_Available data_:

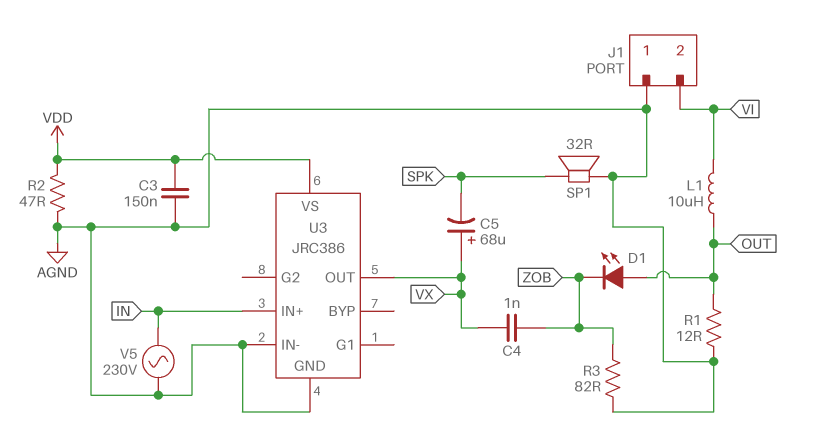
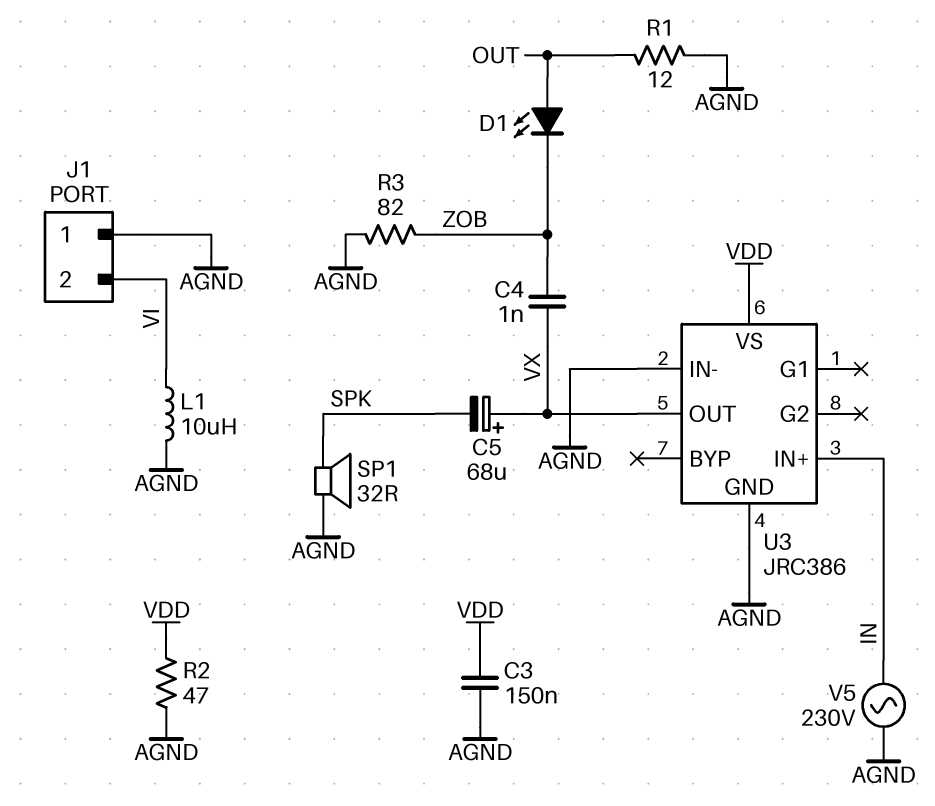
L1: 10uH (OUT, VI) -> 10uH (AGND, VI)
--
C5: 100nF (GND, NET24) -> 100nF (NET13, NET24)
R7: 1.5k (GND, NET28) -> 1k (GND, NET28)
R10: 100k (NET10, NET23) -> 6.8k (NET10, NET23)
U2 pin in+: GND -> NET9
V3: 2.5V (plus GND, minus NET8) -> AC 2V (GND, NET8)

_Description of the task_:
Each line in the listing above from the one containing "R7: 1.5k (GND, NET28) -> 1k (GND, NET28)" through the one containing "V3: 2.5V (plus" should be repeated exactly, and no other line.

_Exercise solution_:
R7: 1.5k (GND, NET28) -> 1k (GND, NET28)
R10: 100k (NET10, NET23) -> 6.8k (NET10, NET23)
U2 pin in+: GND -> NET9
V3: 2.5V (plus GND, minus NET8) -> AC 2V (GND, NET8)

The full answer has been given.